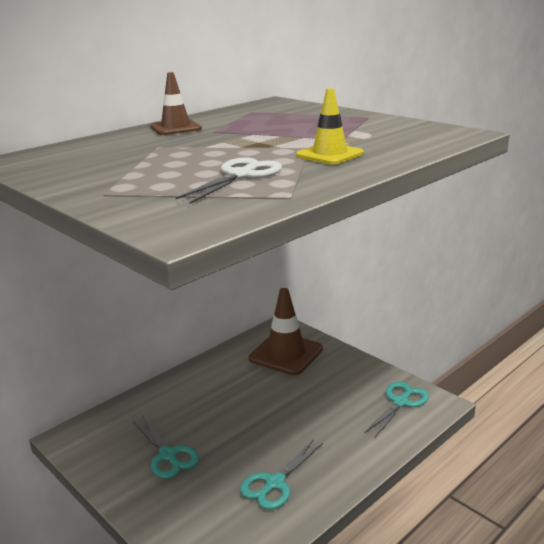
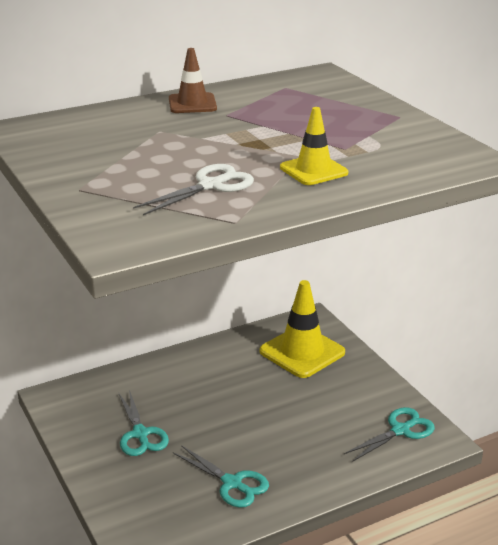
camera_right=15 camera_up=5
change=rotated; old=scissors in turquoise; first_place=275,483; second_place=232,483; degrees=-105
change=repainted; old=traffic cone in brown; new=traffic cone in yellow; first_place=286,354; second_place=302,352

☆ ☆ ☆ ☆ ☆ ☆ ☆

ACTION ITEM>
Every line of the listing above that contains "change" is to be copied.

ANSWER BOX>
change=rotated; old=scissors in turquoise; first_place=275,483; second_place=232,483; degrees=-105
change=repainted; old=traffic cone in brown; new=traffic cone in yellow; first_place=286,354; second_place=302,352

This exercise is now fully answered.